RECORDS FOR PROCESSING Start Marker

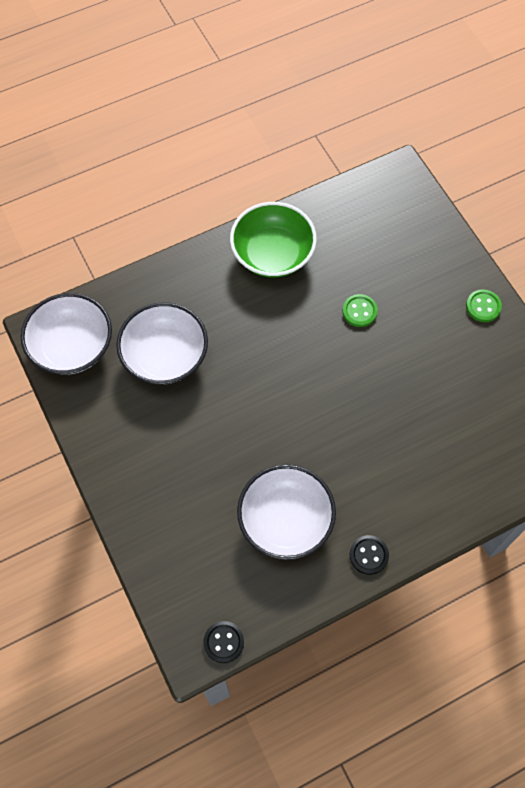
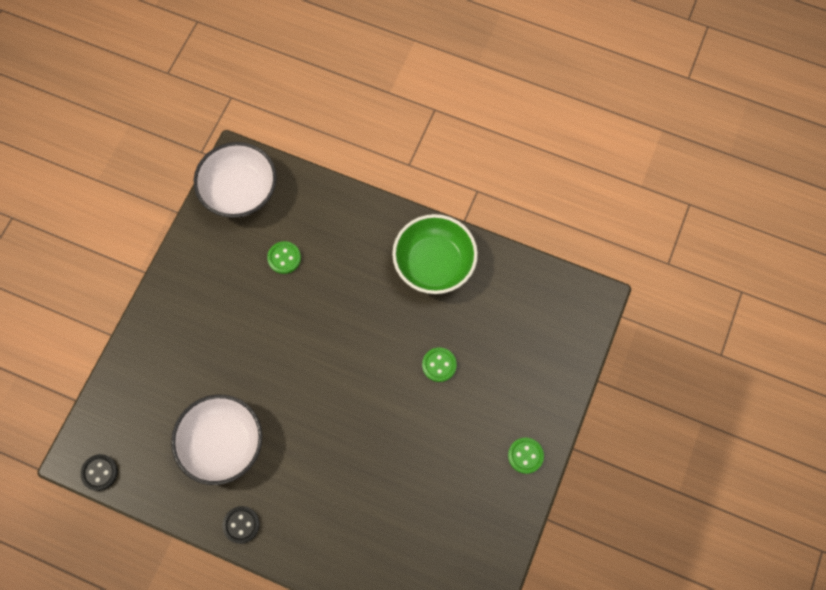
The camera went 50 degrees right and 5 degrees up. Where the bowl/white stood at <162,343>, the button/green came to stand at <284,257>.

RECORDS FOR PROCESSING End Marker
RECORDS FOR PROCESSING Start Marker

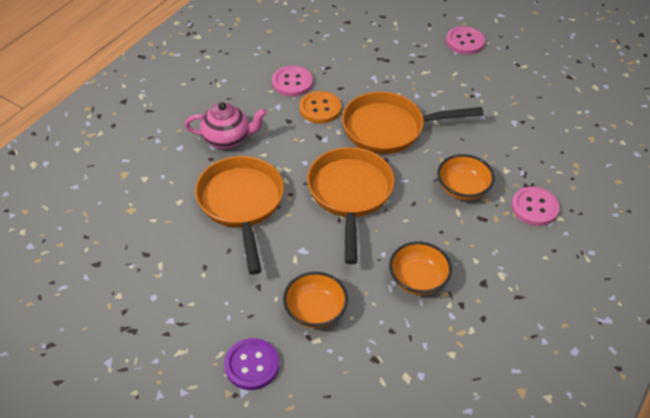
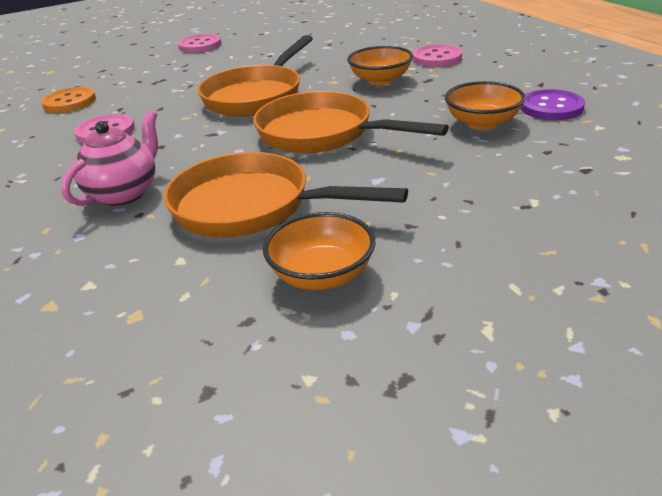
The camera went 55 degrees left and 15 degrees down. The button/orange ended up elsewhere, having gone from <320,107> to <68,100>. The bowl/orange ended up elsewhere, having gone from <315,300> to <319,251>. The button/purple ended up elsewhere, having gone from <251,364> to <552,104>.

RECORDS FOR PROCESSING End Marker
RECORDS FOR PROCESSING Start Marker

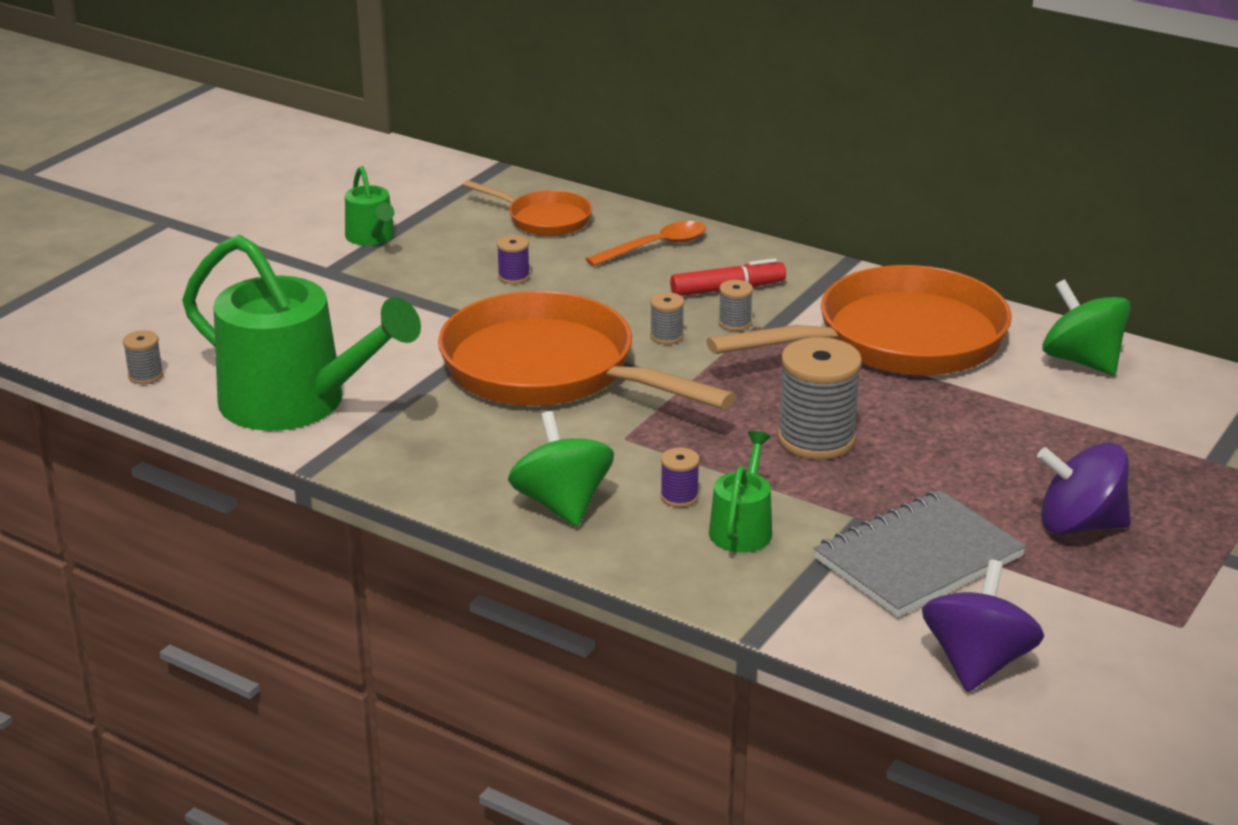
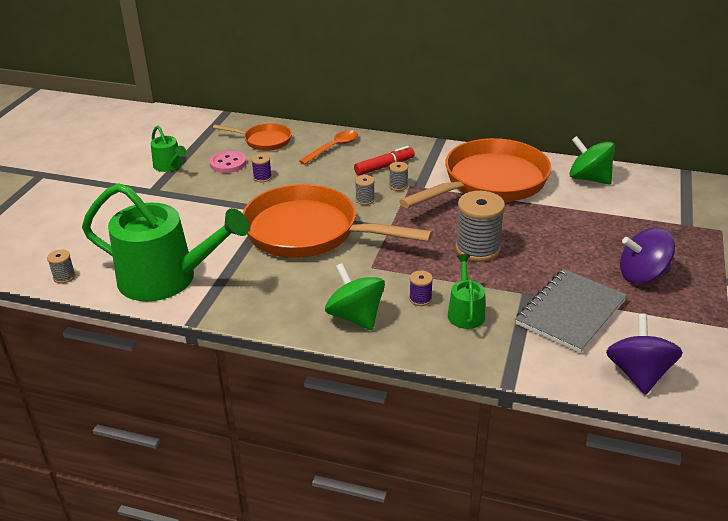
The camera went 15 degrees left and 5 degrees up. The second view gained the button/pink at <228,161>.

RECORDS FOR PROCESSING End Marker

PROBLEM DETAILS: Take every line in the preceding listing that contains "left" and copy it.

OUTPUT FOR THIS TASK:
The camera went 55 degrees left and 15 degrees down. The button/orange ended up elsewhere, having gone from <320,107> to <68,100>. The bowl/orange ended up elsewhere, having gone from <315,300> to <319,251>. The button/purple ended up elsewhere, having gone from <251,364> to <552,104>.
The camera went 15 degrees left and 5 degrees up. The second view gained the button/pink at <228,161>.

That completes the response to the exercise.